Goal of the exercise: Skip the pictures. Transcribe the rest of the data below without changing a word.

Exercise data:
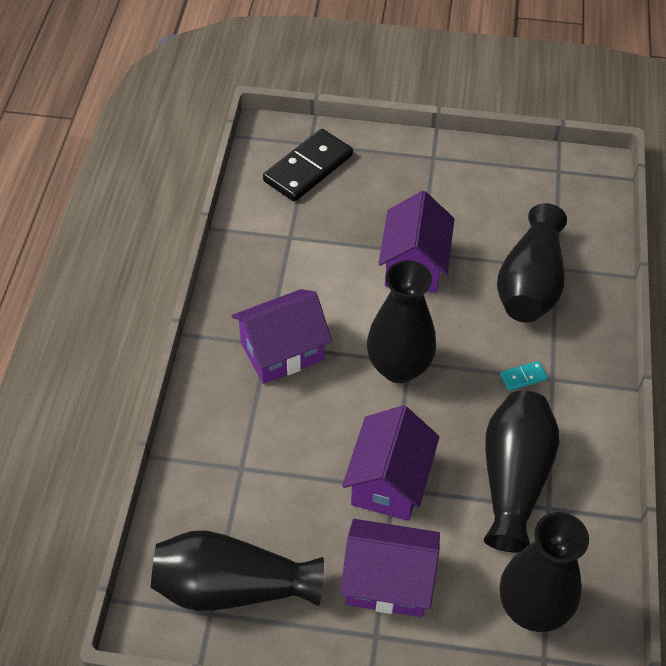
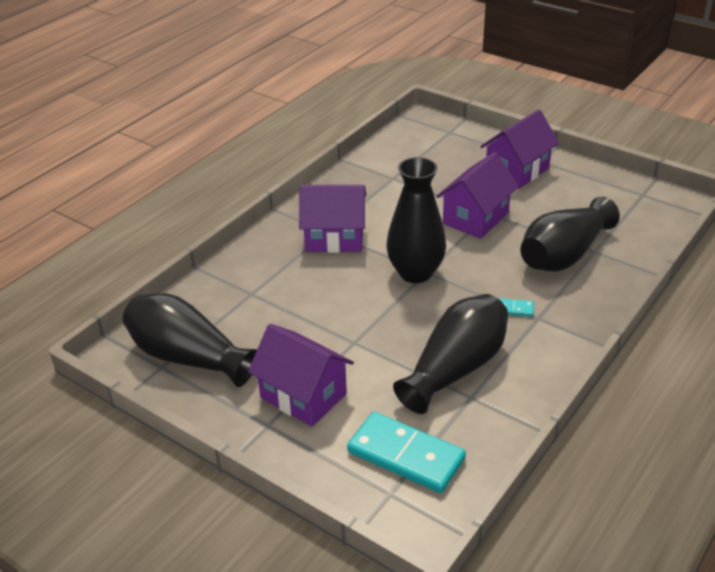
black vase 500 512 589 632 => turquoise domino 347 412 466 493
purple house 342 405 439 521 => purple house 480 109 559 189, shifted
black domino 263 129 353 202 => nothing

Your solution:
black vase 500 512 589 632 => turquoise domino 347 412 466 493
purple house 342 405 439 521 => purple house 480 109 559 189, shifted
black domino 263 129 353 202 => nothing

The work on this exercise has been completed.